* **YOUR GOAL**
Only the lines holding "AGND" are wanted; find them in the listing and return each one.
▽
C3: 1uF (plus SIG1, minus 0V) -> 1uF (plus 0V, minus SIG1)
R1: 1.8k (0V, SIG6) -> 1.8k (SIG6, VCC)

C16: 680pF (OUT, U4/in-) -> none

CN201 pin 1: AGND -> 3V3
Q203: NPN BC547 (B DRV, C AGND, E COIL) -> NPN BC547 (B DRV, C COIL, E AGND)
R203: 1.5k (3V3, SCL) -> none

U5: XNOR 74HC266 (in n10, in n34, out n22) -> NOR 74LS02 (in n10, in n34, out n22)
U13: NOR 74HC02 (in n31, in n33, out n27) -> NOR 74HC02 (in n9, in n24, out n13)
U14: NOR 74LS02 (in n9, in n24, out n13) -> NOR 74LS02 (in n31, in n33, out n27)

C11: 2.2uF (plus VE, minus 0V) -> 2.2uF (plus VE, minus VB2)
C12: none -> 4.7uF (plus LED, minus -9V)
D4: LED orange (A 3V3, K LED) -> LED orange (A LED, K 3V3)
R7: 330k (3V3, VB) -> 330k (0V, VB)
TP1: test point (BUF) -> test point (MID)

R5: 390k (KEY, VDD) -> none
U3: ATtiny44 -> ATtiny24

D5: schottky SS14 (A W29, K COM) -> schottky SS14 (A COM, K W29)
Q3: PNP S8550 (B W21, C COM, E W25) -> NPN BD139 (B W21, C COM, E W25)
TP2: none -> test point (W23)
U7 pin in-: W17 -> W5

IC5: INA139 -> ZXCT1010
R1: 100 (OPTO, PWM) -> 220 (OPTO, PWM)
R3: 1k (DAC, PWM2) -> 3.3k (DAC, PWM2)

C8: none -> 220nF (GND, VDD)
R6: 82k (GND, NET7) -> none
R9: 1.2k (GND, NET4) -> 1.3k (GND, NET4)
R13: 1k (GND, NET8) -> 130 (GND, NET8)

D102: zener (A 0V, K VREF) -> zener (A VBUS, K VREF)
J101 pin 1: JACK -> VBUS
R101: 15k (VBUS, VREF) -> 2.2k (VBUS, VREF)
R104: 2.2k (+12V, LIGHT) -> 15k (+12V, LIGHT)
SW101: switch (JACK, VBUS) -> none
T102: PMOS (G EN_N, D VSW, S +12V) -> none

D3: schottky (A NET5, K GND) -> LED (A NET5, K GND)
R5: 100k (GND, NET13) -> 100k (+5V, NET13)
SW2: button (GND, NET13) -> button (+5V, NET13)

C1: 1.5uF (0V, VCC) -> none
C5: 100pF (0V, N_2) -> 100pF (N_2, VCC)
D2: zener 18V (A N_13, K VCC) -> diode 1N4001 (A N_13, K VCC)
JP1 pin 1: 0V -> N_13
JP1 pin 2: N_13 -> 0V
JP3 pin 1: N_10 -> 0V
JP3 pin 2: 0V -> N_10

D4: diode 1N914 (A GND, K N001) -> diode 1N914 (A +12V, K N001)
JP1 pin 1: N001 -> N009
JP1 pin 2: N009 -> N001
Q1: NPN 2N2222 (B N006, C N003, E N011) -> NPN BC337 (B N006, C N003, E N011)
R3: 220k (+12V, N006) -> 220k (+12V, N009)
△
* **OUTPUT FOR THIS EXERCISE**
CN201 pin 1: AGND -> 3V3
Q203: NPN BC547 (B DRV, C AGND, E COIL) -> NPN BC547 (B DRV, C COIL, E AGND)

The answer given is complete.